[Directions] Format the listing below as a Markdown table with two columns, Row for a running number and Line for the text of each line, skipping any blank lines. Leave the pictures out of your answer.

◇ ◇ ◇ ◇ ◇

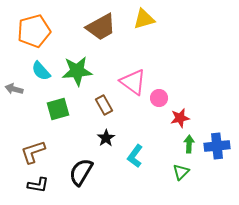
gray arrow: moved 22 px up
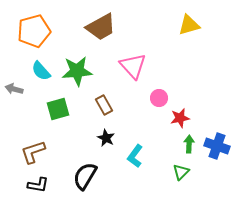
yellow triangle: moved 45 px right, 6 px down
pink triangle: moved 16 px up; rotated 12 degrees clockwise
black star: rotated 12 degrees counterclockwise
blue cross: rotated 25 degrees clockwise
black semicircle: moved 4 px right, 4 px down
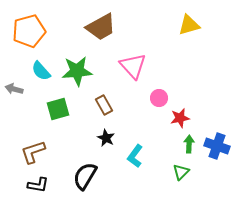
orange pentagon: moved 5 px left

◇ ◇ ◇ ◇ ◇

[Result of this exercise]
| Row | Line |
|---|---|
| 1 | gray arrow: moved 22 px up |
| 2 | yellow triangle: moved 45 px right, 6 px down |
| 3 | pink triangle: moved 16 px up; rotated 12 degrees clockwise |
| 4 | black star: rotated 12 degrees counterclockwise |
| 5 | blue cross: rotated 25 degrees clockwise |
| 6 | black semicircle: moved 4 px right, 4 px down |
| 7 | orange pentagon: moved 5 px left |